Given information:
<<<<
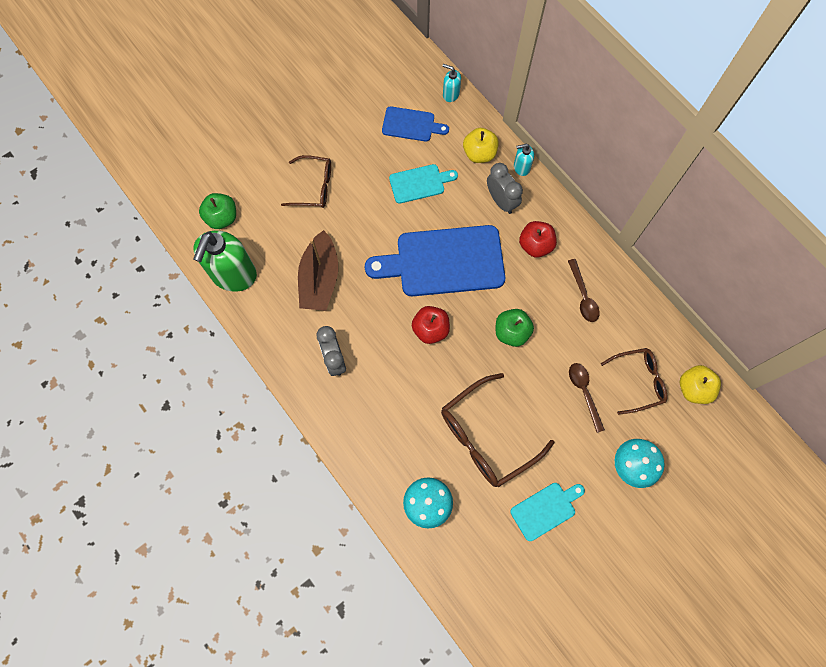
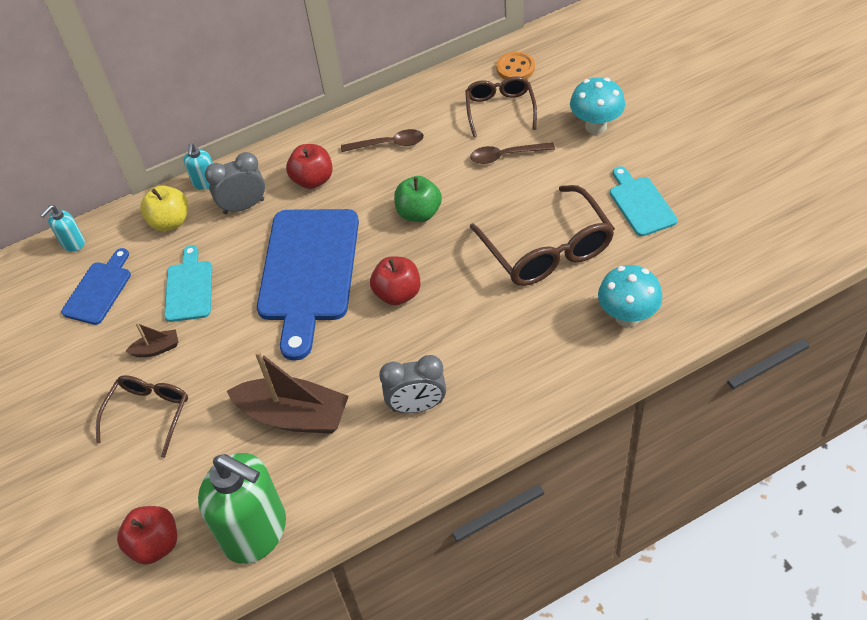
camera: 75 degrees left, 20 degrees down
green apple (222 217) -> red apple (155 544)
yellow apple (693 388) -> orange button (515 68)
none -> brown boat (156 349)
>>>>
Exercise description: Pictures aside, give the data again exactly as it appears.

Answer for the task:
camera: 75 degrees left, 20 degrees down
green apple (222 217) -> red apple (155 544)
yellow apple (693 388) -> orange button (515 68)
none -> brown boat (156 349)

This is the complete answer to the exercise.